→ **Work item**: What you write must match exactly the lines from the one with "none -> grey tile H1:H2 level 1" through the last line of the material below.

→ **Given entries**:
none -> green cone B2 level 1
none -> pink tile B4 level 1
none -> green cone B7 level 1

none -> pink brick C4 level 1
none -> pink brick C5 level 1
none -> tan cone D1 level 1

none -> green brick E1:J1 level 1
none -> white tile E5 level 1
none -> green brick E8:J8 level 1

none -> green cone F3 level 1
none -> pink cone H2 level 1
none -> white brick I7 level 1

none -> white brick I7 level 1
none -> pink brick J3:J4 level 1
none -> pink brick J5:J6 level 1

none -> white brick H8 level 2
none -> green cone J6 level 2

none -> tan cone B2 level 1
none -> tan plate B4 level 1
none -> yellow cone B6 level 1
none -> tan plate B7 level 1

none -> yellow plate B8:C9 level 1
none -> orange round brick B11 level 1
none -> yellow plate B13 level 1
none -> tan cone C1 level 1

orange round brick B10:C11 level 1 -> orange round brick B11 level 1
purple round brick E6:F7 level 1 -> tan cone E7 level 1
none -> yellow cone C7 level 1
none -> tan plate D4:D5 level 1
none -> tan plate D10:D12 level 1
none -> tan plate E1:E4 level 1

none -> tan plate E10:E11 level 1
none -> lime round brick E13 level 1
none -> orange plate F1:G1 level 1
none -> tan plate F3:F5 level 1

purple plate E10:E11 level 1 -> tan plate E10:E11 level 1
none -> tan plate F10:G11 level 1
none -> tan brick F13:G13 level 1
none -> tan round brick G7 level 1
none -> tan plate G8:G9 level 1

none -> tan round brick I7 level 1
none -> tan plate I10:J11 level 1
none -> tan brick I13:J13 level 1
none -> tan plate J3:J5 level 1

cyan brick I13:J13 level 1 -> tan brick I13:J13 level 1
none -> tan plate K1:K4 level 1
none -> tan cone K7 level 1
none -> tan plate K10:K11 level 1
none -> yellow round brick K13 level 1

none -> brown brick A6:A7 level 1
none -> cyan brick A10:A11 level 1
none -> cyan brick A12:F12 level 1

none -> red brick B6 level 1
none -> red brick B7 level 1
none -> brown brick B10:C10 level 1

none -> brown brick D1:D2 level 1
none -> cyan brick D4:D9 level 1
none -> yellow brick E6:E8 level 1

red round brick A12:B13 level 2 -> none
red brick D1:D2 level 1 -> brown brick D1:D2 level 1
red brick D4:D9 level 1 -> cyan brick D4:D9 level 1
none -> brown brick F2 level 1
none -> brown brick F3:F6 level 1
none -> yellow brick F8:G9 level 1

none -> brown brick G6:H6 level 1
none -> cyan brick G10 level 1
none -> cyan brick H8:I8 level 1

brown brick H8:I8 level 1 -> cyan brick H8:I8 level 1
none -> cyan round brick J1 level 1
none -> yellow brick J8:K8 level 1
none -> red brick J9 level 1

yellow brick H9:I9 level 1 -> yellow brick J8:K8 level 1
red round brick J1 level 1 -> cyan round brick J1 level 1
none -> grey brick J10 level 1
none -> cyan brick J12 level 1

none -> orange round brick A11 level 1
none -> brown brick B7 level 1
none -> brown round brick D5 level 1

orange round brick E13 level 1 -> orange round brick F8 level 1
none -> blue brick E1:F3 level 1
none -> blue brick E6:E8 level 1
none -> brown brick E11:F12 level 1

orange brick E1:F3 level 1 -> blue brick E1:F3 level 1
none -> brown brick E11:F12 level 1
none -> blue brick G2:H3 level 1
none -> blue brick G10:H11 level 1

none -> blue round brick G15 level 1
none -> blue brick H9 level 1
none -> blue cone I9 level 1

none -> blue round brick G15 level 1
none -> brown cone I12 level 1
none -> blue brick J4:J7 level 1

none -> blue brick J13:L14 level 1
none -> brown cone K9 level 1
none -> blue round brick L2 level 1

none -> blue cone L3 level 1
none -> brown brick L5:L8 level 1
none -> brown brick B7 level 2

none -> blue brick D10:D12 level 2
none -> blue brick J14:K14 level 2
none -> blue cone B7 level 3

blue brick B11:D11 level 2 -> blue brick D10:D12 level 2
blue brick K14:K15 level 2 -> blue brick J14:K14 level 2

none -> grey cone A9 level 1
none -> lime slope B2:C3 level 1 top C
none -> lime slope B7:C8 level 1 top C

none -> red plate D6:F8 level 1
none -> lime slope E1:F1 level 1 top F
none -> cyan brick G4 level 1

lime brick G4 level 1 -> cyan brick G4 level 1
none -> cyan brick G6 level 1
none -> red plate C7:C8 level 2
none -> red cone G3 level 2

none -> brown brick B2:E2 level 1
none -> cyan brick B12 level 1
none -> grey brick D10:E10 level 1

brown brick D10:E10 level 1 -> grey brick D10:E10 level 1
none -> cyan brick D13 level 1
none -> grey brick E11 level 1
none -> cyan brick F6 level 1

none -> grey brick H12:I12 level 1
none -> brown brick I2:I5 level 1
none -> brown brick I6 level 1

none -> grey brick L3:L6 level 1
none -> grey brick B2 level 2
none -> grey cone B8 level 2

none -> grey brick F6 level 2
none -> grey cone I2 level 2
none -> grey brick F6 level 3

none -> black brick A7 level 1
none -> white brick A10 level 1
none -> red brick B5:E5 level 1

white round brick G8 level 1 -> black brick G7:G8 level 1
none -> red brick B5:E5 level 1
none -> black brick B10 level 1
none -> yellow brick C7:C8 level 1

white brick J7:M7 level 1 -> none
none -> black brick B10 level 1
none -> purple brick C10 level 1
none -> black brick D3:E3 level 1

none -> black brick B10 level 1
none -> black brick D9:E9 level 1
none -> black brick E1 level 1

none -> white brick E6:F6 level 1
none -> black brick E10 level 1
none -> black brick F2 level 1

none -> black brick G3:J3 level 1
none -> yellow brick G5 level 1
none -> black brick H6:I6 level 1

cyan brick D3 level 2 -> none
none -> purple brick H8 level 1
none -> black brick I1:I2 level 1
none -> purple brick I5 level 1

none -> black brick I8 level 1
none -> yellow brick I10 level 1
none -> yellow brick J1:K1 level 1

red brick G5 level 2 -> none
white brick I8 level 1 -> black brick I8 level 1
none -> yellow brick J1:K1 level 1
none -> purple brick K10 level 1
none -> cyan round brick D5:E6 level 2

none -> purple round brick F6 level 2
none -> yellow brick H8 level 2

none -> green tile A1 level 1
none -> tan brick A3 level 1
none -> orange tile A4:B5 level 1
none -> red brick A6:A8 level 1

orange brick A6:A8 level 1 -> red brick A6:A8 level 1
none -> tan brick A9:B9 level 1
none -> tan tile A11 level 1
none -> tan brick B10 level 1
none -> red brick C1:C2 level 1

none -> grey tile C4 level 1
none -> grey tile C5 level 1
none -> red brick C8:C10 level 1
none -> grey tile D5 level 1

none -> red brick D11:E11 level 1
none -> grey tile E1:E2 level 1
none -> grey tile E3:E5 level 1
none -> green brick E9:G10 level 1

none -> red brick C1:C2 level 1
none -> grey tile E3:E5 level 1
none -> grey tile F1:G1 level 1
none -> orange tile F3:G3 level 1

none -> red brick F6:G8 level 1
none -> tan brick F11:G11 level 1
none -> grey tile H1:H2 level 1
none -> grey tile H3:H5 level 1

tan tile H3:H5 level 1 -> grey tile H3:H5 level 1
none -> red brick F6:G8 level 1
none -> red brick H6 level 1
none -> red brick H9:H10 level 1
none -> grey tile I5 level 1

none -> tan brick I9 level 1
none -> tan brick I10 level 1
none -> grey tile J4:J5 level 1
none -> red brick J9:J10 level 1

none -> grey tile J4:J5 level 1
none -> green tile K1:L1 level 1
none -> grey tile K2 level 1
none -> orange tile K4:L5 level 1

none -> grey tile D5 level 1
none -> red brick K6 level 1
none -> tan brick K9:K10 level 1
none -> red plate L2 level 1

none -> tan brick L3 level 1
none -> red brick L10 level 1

→ **Final answer**:
none -> grey tile H1:H2 level 1
none -> grey tile H3:H5 level 1

tan tile H3:H5 level 1 -> grey tile H3:H5 level 1
none -> red brick F6:G8 level 1
none -> red brick H6 level 1
none -> red brick H9:H10 level 1
none -> grey tile I5 level 1

none -> tan brick I9 level 1
none -> tan brick I10 level 1
none -> grey tile J4:J5 level 1
none -> red brick J9:J10 level 1

none -> grey tile J4:J5 level 1
none -> green tile K1:L1 level 1
none -> grey tile K2 level 1
none -> orange tile K4:L5 level 1

none -> grey tile D5 level 1
none -> red brick K6 level 1
none -> tan brick K9:K10 level 1
none -> red plate L2 level 1

none -> tan brick L3 level 1
none -> red brick L10 level 1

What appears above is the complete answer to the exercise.